Try it:
Pick out every line below that contains the word "water" and copy each one.

Available records:
------

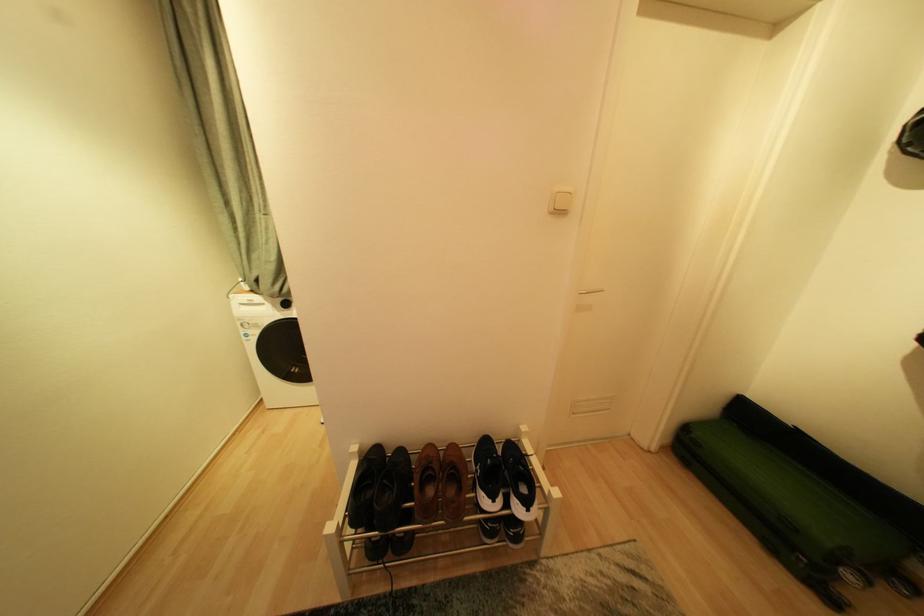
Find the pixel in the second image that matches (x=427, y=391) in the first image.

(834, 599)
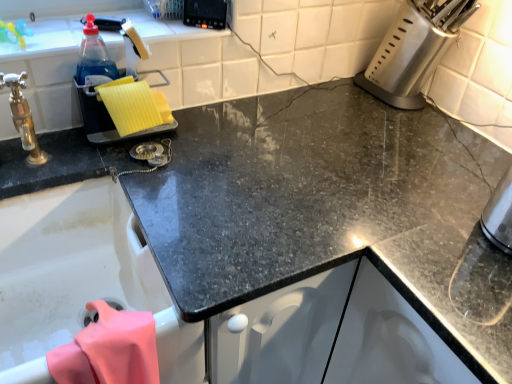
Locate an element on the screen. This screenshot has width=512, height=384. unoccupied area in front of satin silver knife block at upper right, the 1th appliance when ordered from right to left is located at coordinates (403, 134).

------

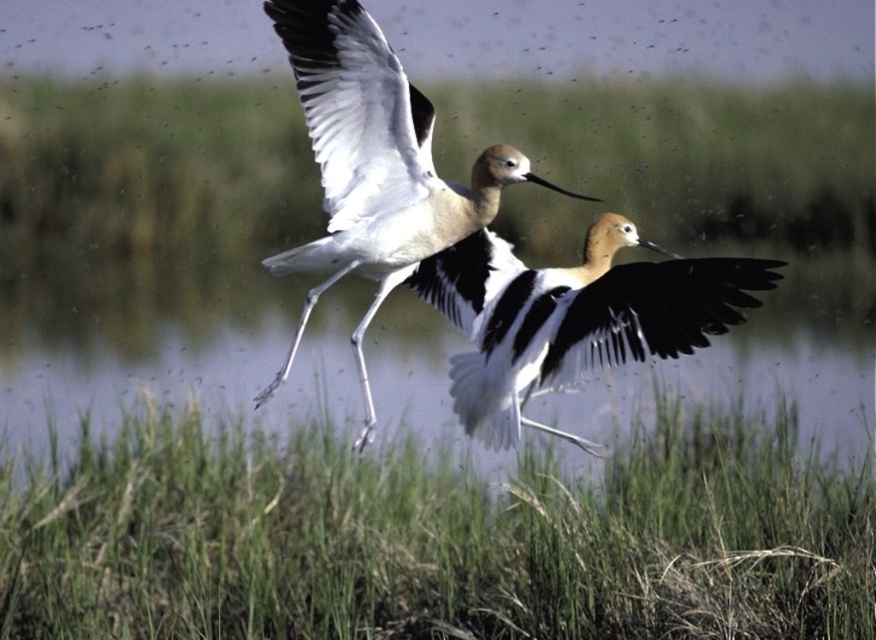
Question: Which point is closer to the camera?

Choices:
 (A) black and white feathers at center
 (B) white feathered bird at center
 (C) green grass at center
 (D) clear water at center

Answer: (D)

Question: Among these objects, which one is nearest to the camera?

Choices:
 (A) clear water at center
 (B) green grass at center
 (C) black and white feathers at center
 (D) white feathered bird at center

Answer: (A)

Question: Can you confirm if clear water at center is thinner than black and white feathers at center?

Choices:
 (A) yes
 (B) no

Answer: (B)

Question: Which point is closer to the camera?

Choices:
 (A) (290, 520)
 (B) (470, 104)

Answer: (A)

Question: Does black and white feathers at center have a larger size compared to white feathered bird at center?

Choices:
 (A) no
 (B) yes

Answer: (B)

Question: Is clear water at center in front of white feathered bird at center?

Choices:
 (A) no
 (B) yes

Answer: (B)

------

Answer to the exercise:
 (D) clear water at center
 (A) clear water at center
Question: Can you confirm if clear water at center is thinner than black and white feathers at center?
Question: Is clear water at center in front of white feathered bird at center?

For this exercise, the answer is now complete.